»»

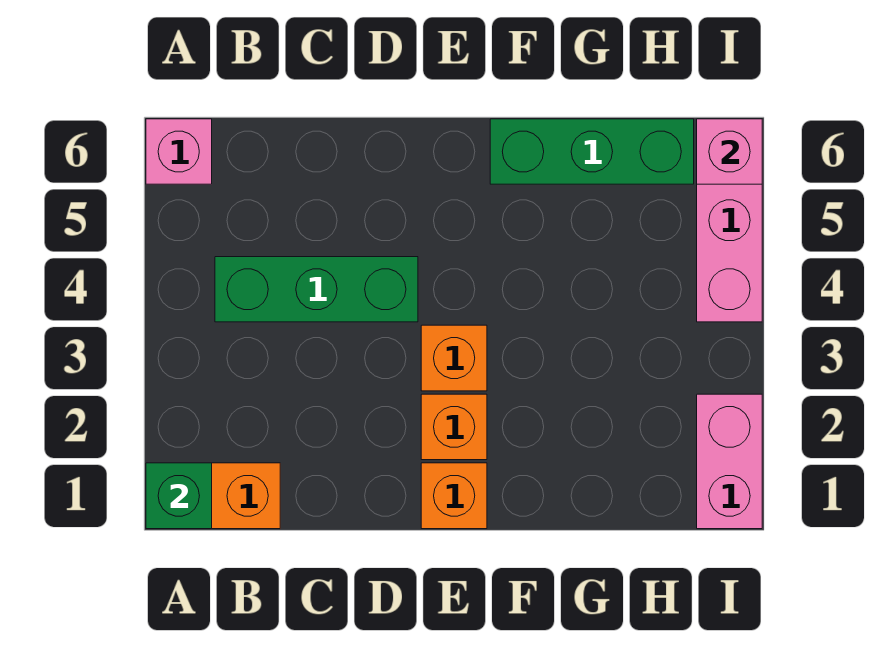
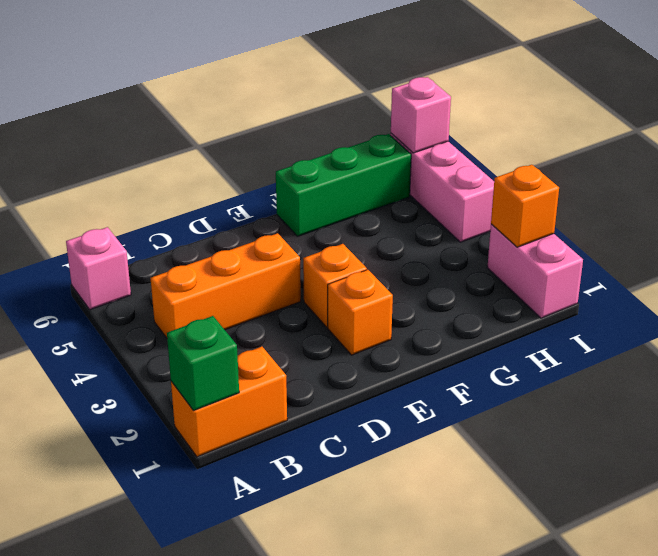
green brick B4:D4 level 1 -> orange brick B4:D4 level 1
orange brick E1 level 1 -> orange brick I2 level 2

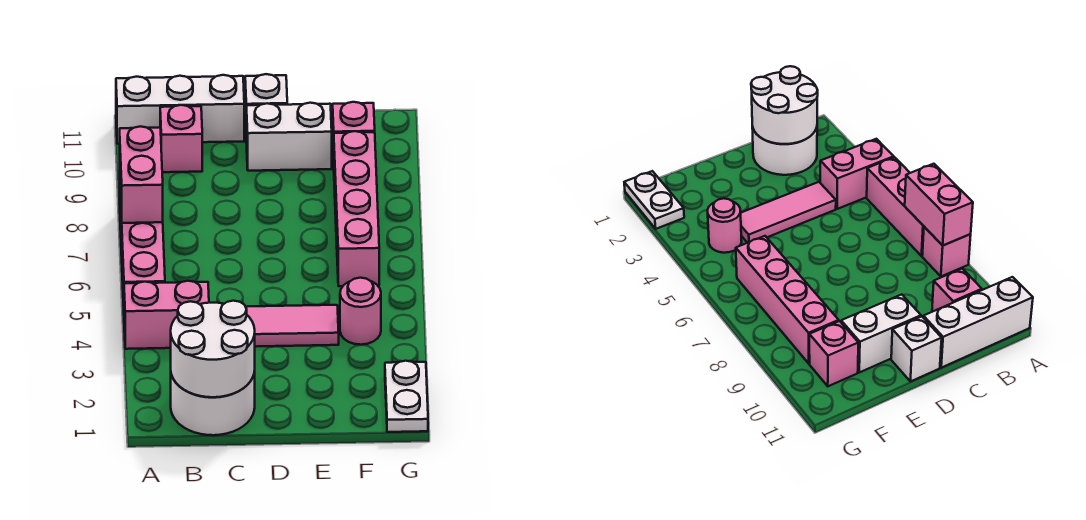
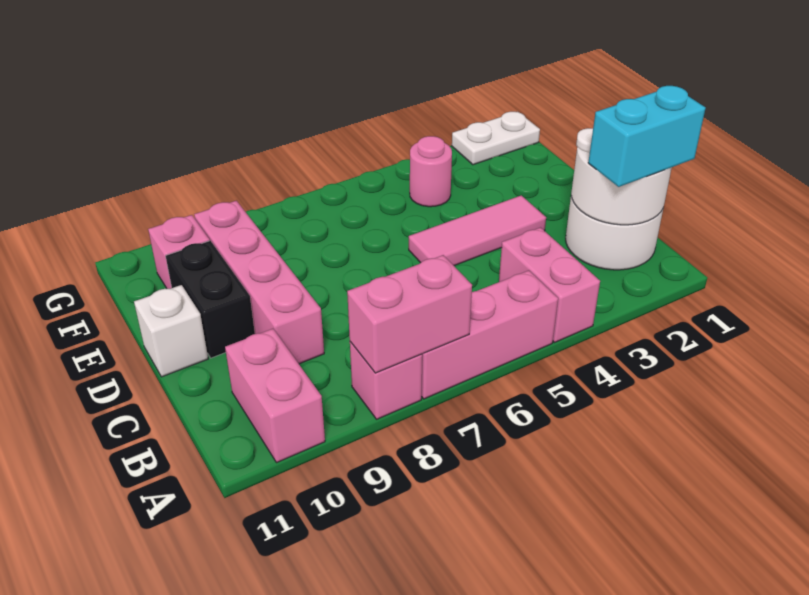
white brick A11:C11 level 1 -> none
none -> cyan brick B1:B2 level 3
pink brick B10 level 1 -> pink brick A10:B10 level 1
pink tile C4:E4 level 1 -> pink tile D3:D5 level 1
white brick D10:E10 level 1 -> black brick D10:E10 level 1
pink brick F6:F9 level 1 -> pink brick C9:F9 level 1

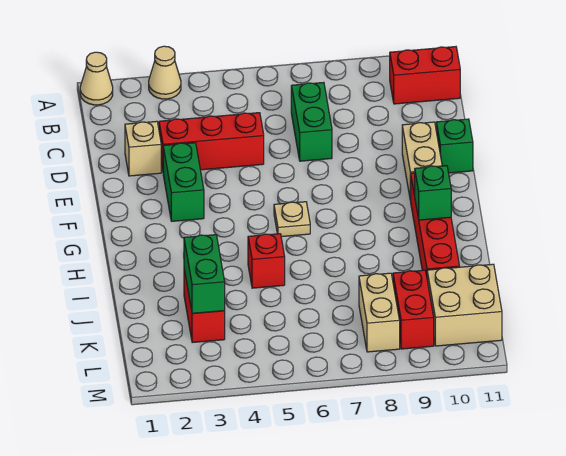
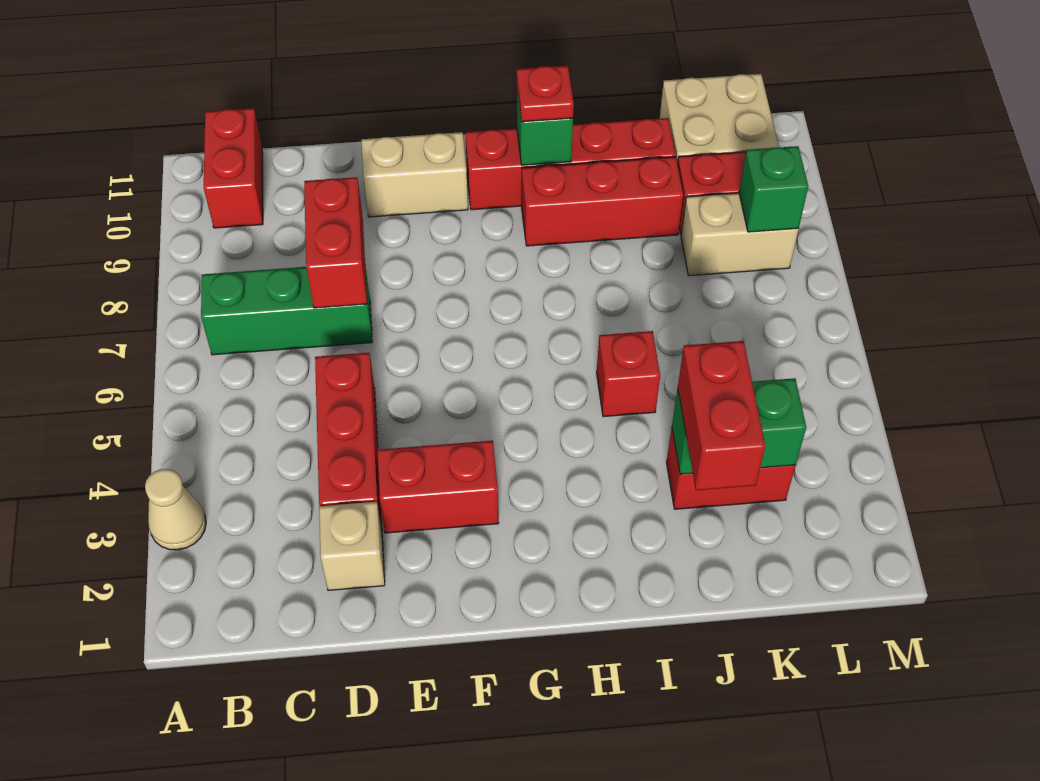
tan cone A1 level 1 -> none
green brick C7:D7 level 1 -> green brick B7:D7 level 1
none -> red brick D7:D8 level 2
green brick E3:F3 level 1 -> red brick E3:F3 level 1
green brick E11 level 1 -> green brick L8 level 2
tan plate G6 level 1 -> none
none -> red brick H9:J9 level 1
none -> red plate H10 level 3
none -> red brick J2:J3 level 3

««

:: Task instructions ::
Please copy every line of the material that contains the word "white".

:: Solution below ::
white brick A11:C11 level 1 -> none
white brick D10:E10 level 1 -> black brick D10:E10 level 1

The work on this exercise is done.